## Work to complete
List every line in the data below that contains the string "kern", copying each such line in full.

## Provided data
####################
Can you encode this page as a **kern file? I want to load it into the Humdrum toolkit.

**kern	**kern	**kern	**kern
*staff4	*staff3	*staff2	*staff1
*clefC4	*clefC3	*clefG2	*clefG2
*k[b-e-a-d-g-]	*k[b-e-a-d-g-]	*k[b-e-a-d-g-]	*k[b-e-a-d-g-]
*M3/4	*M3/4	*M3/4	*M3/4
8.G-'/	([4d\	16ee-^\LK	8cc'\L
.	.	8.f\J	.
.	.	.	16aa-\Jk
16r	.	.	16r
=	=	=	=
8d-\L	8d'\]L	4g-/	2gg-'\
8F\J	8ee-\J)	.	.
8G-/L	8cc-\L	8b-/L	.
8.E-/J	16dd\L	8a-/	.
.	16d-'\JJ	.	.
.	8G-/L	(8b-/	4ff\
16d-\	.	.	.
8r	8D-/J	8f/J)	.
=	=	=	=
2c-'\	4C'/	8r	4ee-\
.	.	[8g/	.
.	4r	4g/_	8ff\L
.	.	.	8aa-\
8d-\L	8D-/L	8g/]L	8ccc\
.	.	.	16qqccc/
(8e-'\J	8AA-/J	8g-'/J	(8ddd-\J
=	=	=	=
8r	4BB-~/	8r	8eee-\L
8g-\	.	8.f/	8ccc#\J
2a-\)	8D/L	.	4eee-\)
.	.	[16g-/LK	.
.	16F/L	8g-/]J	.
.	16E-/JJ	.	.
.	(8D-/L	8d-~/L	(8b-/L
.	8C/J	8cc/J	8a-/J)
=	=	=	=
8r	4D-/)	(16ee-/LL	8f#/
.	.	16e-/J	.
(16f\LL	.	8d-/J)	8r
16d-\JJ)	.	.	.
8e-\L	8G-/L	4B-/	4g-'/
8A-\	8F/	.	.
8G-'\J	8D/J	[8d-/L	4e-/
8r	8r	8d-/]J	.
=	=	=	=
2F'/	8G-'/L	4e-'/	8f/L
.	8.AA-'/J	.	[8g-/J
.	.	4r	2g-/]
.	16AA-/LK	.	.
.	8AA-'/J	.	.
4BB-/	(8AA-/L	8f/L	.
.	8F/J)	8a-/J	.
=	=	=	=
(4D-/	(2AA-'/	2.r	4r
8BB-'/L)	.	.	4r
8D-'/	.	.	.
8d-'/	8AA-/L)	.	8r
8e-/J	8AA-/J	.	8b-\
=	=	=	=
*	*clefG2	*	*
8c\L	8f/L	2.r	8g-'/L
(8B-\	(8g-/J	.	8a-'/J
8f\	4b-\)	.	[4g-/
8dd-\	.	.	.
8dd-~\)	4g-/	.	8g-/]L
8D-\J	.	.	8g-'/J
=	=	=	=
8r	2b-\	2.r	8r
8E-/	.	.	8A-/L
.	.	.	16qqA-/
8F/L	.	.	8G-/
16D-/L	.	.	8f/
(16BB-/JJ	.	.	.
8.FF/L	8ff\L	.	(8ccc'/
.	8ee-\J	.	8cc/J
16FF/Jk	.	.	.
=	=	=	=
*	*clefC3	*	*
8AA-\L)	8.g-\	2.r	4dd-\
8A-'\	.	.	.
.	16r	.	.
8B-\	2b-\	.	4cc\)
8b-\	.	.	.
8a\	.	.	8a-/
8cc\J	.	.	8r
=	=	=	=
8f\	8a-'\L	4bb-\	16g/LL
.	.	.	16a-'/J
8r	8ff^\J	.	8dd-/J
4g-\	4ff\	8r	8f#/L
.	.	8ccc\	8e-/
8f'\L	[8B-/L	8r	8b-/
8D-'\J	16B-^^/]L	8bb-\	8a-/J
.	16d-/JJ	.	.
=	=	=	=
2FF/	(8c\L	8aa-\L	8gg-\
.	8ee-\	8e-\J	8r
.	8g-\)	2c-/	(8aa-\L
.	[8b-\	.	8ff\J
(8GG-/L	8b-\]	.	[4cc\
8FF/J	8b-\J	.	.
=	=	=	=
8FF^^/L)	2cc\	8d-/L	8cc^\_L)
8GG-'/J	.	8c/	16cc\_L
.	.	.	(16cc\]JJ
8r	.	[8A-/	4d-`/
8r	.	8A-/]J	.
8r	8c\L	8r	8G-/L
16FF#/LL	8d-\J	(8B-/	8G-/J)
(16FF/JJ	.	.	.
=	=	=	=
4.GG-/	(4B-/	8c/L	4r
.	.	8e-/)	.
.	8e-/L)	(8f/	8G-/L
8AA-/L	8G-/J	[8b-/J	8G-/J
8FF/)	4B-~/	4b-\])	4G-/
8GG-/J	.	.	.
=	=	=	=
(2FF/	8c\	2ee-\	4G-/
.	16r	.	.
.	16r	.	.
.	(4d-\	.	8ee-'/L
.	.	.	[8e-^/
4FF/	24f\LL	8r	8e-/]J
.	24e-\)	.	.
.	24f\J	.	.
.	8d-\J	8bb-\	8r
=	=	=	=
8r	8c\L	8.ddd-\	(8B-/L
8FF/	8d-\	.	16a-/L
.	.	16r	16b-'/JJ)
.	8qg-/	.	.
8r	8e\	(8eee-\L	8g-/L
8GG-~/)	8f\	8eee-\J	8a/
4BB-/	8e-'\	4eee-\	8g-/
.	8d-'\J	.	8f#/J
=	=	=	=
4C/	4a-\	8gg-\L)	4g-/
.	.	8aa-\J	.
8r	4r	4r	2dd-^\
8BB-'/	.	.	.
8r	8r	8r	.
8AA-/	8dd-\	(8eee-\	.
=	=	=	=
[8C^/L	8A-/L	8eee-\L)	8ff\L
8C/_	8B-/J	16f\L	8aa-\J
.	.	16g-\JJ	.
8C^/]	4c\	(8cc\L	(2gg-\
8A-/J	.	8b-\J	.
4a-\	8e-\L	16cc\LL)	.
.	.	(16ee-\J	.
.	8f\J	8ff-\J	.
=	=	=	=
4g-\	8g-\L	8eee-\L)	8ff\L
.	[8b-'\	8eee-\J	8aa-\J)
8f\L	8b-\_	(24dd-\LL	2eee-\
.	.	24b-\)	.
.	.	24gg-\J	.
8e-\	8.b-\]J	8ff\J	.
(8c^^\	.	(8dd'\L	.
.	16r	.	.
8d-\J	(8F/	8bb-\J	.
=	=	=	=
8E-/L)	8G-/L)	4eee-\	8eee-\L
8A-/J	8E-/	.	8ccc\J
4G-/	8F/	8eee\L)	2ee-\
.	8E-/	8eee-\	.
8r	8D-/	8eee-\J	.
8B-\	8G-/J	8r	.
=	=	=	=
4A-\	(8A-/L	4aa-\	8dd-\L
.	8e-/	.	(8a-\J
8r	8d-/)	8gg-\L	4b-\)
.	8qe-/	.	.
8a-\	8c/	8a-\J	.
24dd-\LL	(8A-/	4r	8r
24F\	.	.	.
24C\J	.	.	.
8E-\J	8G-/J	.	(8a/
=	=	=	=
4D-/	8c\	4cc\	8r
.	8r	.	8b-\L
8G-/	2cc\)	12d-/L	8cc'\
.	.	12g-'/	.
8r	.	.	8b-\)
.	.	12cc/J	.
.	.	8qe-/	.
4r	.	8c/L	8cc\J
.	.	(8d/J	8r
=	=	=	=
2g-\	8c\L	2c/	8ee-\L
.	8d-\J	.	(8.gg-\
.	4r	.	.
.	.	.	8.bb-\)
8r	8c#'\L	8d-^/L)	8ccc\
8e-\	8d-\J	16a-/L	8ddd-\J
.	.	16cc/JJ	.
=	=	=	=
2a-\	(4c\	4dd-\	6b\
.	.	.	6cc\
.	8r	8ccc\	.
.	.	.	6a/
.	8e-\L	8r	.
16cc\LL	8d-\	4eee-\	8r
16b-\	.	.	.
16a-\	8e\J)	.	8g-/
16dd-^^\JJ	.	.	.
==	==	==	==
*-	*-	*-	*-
####################
## Answer for this exercise
Can you encode this page as a **kern file? I want to load it into the Humdrum toolkit.
**kern	**kern	**kern	**kern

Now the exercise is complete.